Transcribe, word for word, all of the entries below, and exclude any pictures from the copy.

====== INFORMATION SHOWN ======

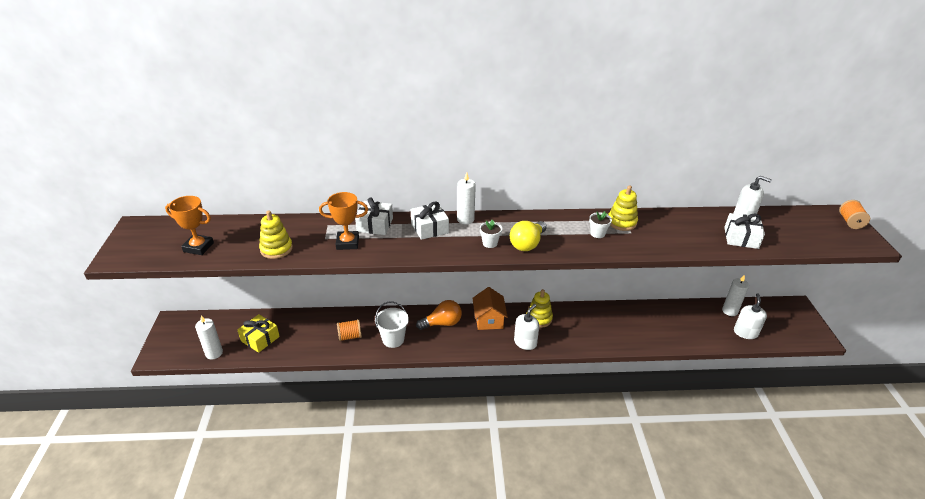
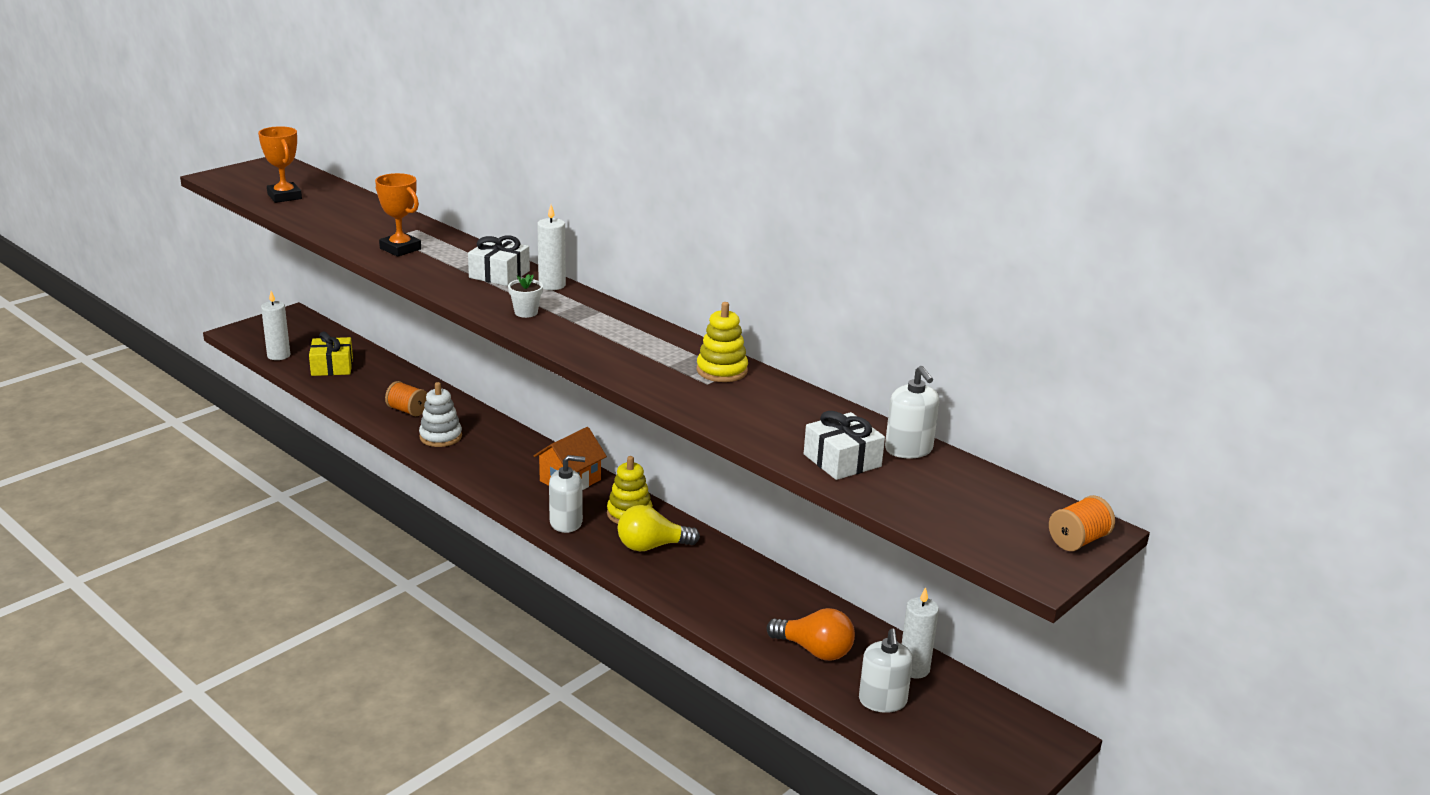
camera: 45 degrees right, 10 degrees down
(276, 249) = (335, 225): yellow stacking toy -> none
(375, 225) = (456, 248): white gift -> none
(393, 339) = (440, 437): white bucket -> white stacking toy
(442, 323) = (515, 454): orange light bulb -> orange light bulb (815, 650)
(527, 244) = (562, 332): yellow light bulb -> yellow light bulb (651, 546)
(597, 233) = (663, 364): white flower pot -> none
(745, 332) = (882, 701): white soap dispenser -> white soap dispenser turned 120 degrees clockwise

======

> _ANSWER_
camera: 45 degrees right, 10 degrees down
(276, 249) = (335, 225): yellow stacking toy -> none
(375, 225) = (456, 248): white gift -> none
(393, 339) = (440, 437): white bucket -> white stacking toy
(442, 323) = (515, 454): orange light bulb -> orange light bulb (815, 650)
(527, 244) = (562, 332): yellow light bulb -> yellow light bulb (651, 546)
(597, 233) = (663, 364): white flower pot -> none
(745, 332) = (882, 701): white soap dispenser -> white soap dispenser turned 120 degrees clockwise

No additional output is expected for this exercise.